[Difference listings]
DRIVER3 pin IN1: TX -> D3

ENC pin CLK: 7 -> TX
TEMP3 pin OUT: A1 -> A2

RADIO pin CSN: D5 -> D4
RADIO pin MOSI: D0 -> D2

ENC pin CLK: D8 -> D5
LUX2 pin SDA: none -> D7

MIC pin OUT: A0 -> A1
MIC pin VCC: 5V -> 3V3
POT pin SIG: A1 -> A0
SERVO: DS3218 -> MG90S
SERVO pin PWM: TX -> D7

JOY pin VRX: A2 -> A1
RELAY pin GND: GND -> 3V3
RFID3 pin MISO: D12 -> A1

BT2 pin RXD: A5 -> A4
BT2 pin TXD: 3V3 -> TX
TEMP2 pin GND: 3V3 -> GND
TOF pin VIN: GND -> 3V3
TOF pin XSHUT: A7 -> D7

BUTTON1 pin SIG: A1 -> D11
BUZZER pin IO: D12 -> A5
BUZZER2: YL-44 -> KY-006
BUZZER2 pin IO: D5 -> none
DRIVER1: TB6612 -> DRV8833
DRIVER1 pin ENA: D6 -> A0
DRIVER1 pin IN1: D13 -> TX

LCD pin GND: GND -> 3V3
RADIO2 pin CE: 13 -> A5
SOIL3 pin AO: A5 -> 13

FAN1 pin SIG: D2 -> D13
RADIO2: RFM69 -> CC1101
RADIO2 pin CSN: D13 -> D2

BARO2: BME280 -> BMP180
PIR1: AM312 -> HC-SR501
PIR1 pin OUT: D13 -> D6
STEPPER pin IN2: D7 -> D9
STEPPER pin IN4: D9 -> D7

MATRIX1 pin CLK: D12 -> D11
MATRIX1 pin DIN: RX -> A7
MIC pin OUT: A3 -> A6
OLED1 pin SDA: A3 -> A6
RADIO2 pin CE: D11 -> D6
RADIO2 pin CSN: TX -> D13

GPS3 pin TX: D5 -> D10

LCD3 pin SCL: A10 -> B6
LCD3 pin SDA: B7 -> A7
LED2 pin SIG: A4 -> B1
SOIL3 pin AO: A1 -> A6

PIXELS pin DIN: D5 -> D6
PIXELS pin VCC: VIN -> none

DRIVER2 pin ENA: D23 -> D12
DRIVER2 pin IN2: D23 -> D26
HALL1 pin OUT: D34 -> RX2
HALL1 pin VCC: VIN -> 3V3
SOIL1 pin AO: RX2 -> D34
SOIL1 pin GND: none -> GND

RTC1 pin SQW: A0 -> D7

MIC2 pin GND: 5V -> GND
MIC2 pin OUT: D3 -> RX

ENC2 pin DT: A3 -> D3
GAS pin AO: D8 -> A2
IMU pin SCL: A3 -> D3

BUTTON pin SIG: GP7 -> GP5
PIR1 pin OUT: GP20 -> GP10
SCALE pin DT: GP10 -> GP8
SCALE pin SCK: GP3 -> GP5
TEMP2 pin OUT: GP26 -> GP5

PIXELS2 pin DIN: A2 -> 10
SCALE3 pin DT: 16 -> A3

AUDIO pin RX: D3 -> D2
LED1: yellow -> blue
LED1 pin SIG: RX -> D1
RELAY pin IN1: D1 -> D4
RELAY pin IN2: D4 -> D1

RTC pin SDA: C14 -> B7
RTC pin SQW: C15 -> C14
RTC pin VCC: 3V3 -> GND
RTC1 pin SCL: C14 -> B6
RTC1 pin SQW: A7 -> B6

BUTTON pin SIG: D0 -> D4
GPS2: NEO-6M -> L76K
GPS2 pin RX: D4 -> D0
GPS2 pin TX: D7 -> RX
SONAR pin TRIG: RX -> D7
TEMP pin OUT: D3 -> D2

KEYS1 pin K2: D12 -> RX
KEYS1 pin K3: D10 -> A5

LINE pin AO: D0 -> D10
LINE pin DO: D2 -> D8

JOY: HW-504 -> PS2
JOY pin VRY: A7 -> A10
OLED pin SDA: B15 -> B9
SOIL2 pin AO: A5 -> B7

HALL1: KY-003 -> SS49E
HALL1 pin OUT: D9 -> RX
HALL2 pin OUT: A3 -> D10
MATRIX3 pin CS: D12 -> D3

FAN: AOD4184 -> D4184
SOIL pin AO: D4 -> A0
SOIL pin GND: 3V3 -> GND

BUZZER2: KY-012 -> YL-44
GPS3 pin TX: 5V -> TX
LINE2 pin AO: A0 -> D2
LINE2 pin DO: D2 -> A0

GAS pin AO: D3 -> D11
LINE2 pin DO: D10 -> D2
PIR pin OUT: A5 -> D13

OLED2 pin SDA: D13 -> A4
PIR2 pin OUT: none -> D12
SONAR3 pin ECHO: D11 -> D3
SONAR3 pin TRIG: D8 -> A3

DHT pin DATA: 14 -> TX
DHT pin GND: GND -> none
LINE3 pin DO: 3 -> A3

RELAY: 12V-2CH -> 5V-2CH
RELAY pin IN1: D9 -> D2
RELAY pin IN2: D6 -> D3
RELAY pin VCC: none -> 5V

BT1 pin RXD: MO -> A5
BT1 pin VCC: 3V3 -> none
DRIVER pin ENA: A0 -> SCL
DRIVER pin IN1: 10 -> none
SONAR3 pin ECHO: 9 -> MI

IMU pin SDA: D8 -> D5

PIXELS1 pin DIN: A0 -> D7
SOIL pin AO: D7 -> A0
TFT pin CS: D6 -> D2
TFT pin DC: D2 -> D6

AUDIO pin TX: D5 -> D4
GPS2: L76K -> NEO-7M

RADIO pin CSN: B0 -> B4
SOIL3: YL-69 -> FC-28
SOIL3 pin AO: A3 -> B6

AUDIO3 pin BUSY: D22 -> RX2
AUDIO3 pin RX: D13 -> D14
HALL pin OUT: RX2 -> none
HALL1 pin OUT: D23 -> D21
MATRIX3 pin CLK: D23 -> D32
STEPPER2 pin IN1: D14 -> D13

**TASK**
Starting with the line that contains "BT1 pin RXD: MO -> A5", copy each line through the end of the data exactly, and leave out all earlier lines.

**ANSWER BOX**
BT1 pin RXD: MO -> A5
BT1 pin VCC: 3V3 -> none
DRIVER pin ENA: A0 -> SCL
DRIVER pin IN1: 10 -> none
SONAR3 pin ECHO: 9 -> MI

IMU pin SDA: D8 -> D5

PIXELS1 pin DIN: A0 -> D7
SOIL pin AO: D7 -> A0
TFT pin CS: D6 -> D2
TFT pin DC: D2 -> D6

AUDIO pin TX: D5 -> D4
GPS2: L76K -> NEO-7M

RADIO pin CSN: B0 -> B4
SOIL3: YL-69 -> FC-28
SOIL3 pin AO: A3 -> B6

AUDIO3 pin BUSY: D22 -> RX2
AUDIO3 pin RX: D13 -> D14
HALL pin OUT: RX2 -> none
HALL1 pin OUT: D23 -> D21
MATRIX3 pin CLK: D23 -> D32
STEPPER2 pin IN1: D14 -> D13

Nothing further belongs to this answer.